> Dataset records:
- Opening Delimiter -

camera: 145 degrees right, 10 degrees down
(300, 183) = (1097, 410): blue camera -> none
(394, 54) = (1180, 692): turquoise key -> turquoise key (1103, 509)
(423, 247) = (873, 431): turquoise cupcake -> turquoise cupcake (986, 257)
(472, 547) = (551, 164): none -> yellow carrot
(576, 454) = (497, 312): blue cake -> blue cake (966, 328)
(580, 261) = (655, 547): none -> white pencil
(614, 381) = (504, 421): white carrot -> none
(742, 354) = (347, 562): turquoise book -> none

- Closing Delimiter -
- Opening Delimiter -

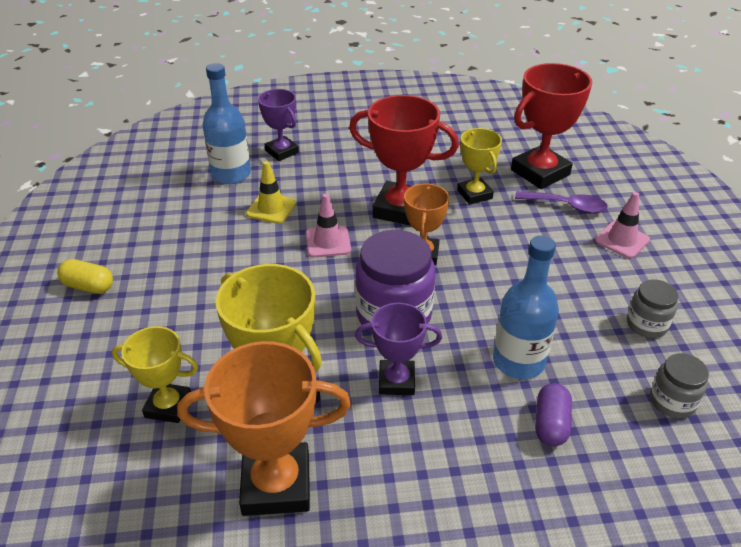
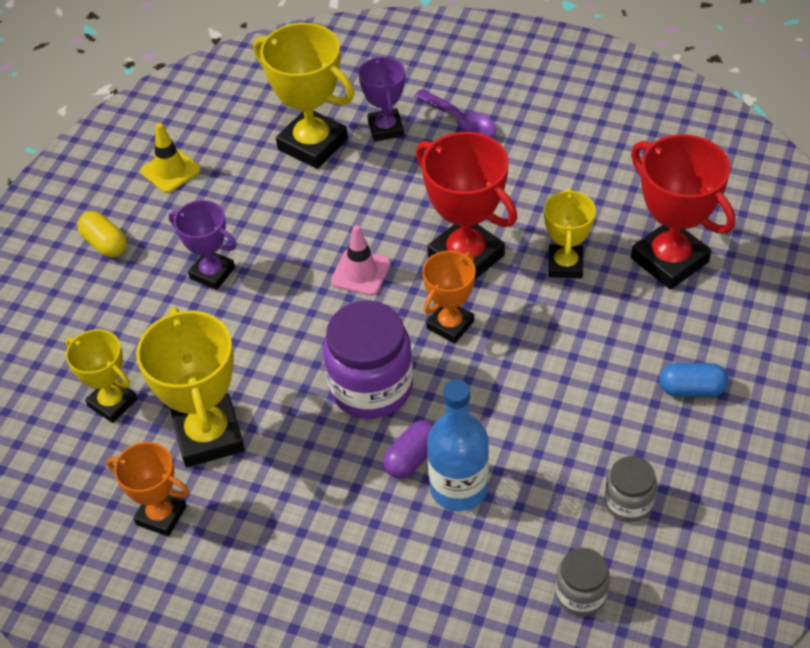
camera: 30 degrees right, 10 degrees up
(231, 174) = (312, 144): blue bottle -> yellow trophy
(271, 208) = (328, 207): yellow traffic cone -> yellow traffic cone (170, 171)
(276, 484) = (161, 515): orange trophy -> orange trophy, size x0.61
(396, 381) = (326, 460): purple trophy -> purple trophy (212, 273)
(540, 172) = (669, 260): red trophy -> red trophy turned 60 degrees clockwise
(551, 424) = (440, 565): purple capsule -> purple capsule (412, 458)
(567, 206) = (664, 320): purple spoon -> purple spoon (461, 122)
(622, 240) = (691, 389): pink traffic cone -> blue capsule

- Closing Delimiter -

> Action item:
From the records above, count how many lines hold the string "purple", then give only that number.

> Solved exercise:
3